- _TASK INSTRUCTIONS_: Would you copy only the lines below, beginning with the one that contains "(519, 142) = (195, 405): purple" and running through the last entry line?

[[ EXERCISE DATA open ]]

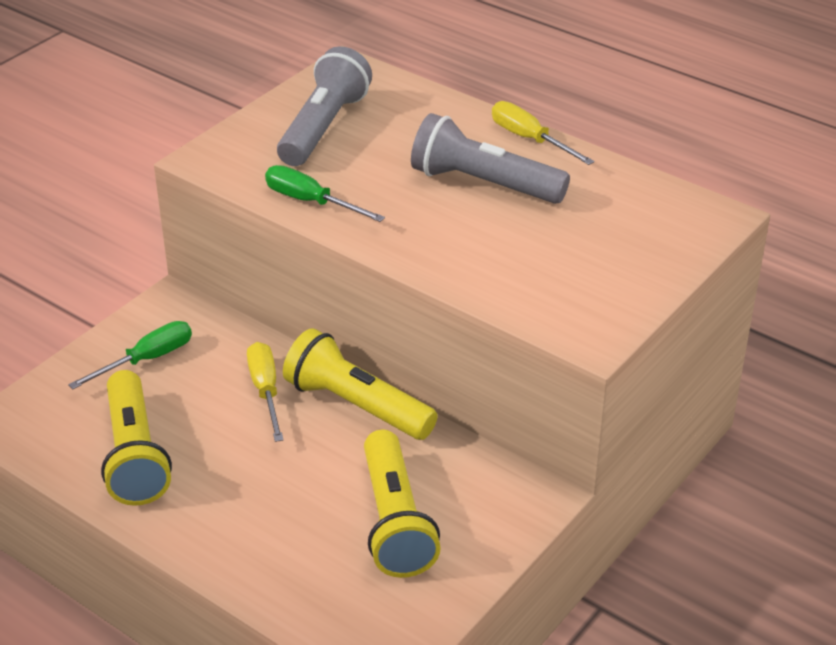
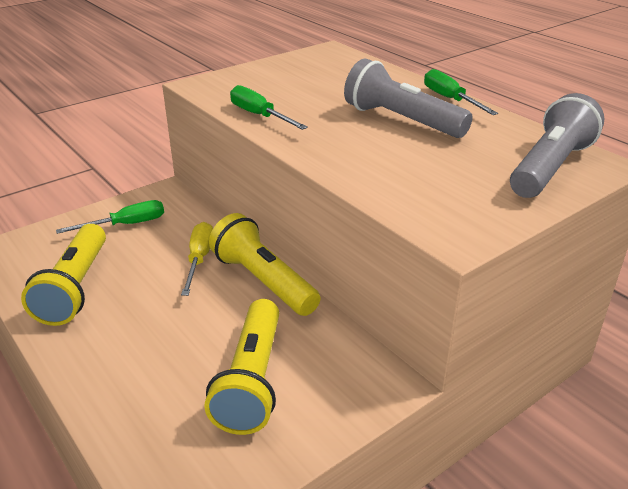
camera: 15 degrees right, 5 degrees down
(324, 127) = (295, 77): grey flashlight -> grey flashlight (550, 167)
(529, 139) = (450, 99): yellow screwdriver -> green screwdriver

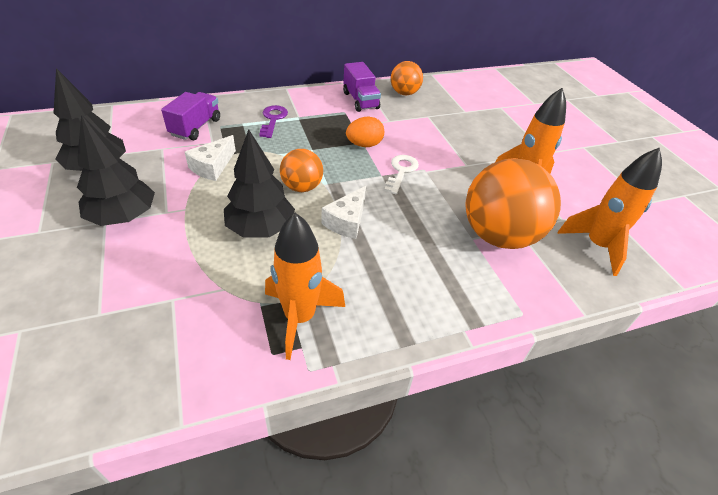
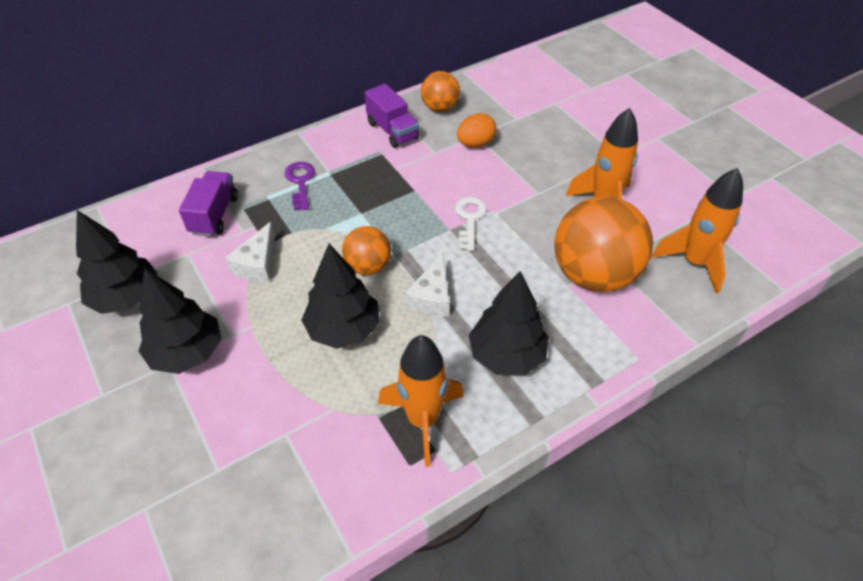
camera: 10 degrees left, 5 degrees up
(364, 145) = (417, 193): orange egg -> orange egg (475, 144)
(397, 282) = (506, 355): none -> black tree

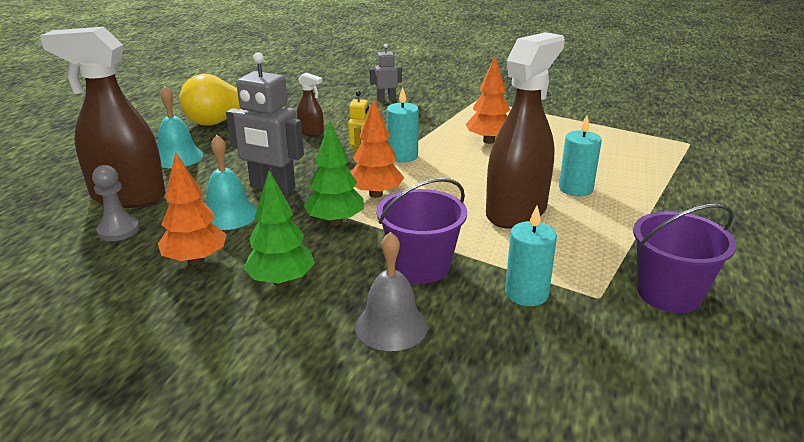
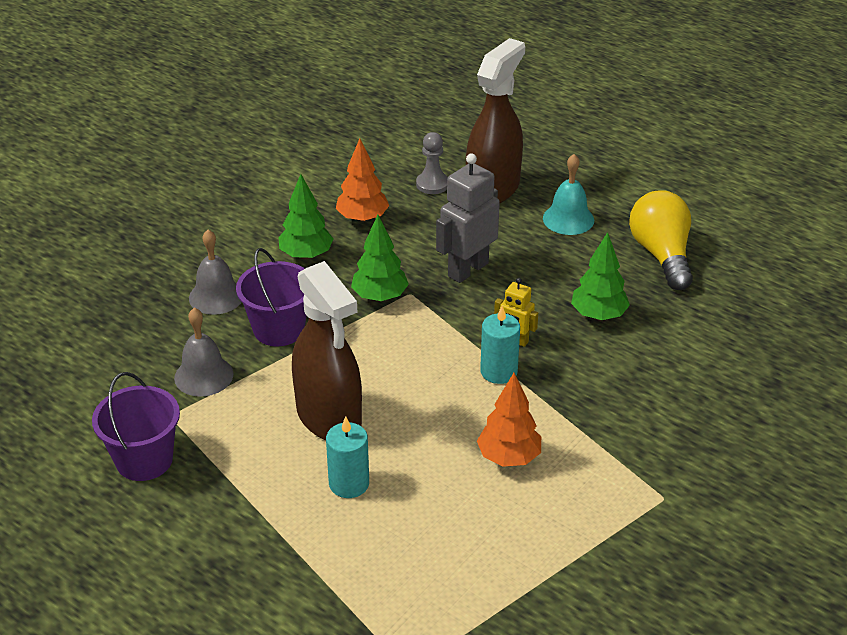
camera: 110 degrees right, 10 degrees up
(228, 215) = (427, 240): turquoise bell -> none
(311, 132) = (598, 315): brown spray bottle -> green tree
(375, 194) = (418, 332): orange tree -> none
(386, 99) = (693, 402): grey robot -> none
(526, 293) = (203, 376): turquoise candle -> grey bell

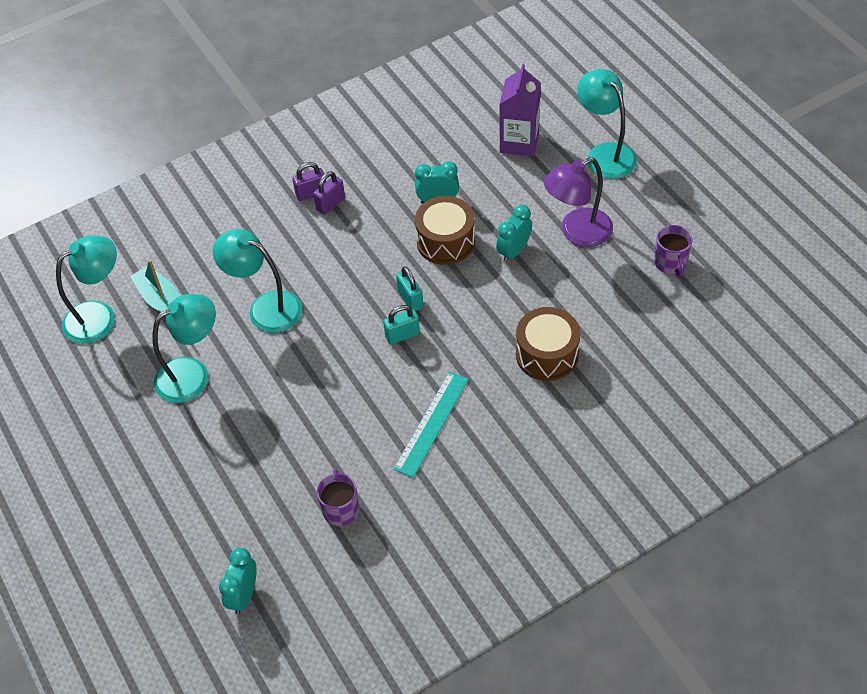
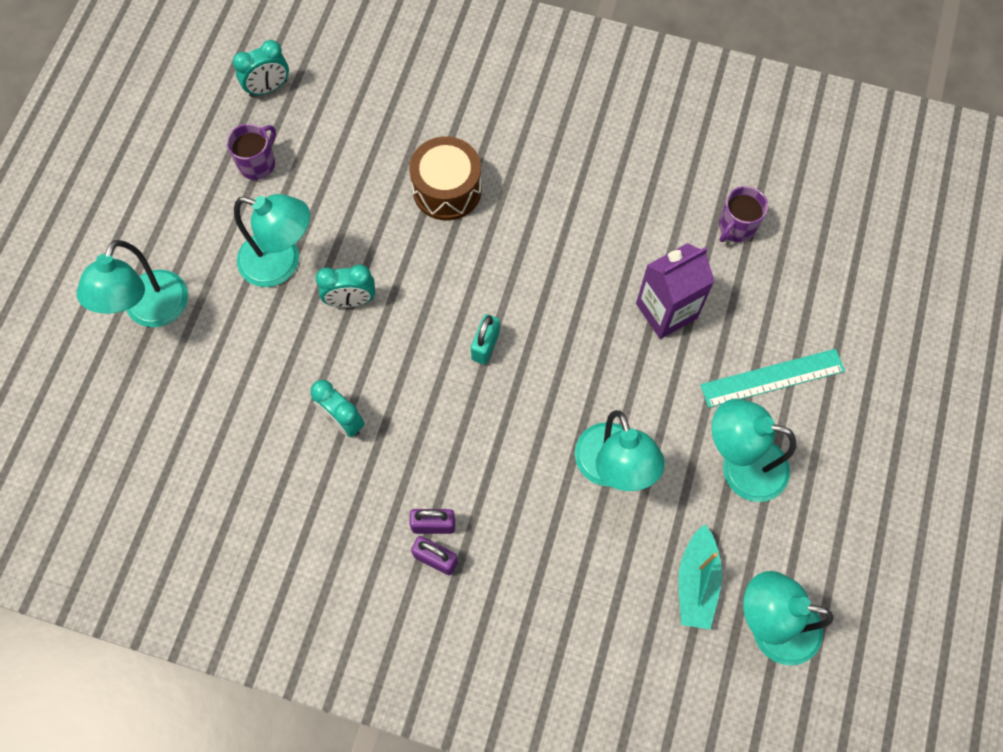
camera: 135 degrees left, 15 degrees up
(244, 595) = (869, 234): turquoise clock -> turquoise clock (268, 88)
(402, 335) = (531, 319): turquoise padlock -> none
(431, 423) = (597, 224): turquoise ruler -> turquoise ruler (772, 378)
(445, 241) = (389, 370): brown drum -> none
(519, 142) = (195, 405): purple carton -> purple carton (666, 311)
(577, 232) = (281, 263): purple lamp -> turquoise lamp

[[ EXERCISE DATA closed ]]

- _ANSWER_:
(519, 142) = (195, 405): purple carton -> purple carton (666, 311)
(577, 232) = (281, 263): purple lamp -> turquoise lamp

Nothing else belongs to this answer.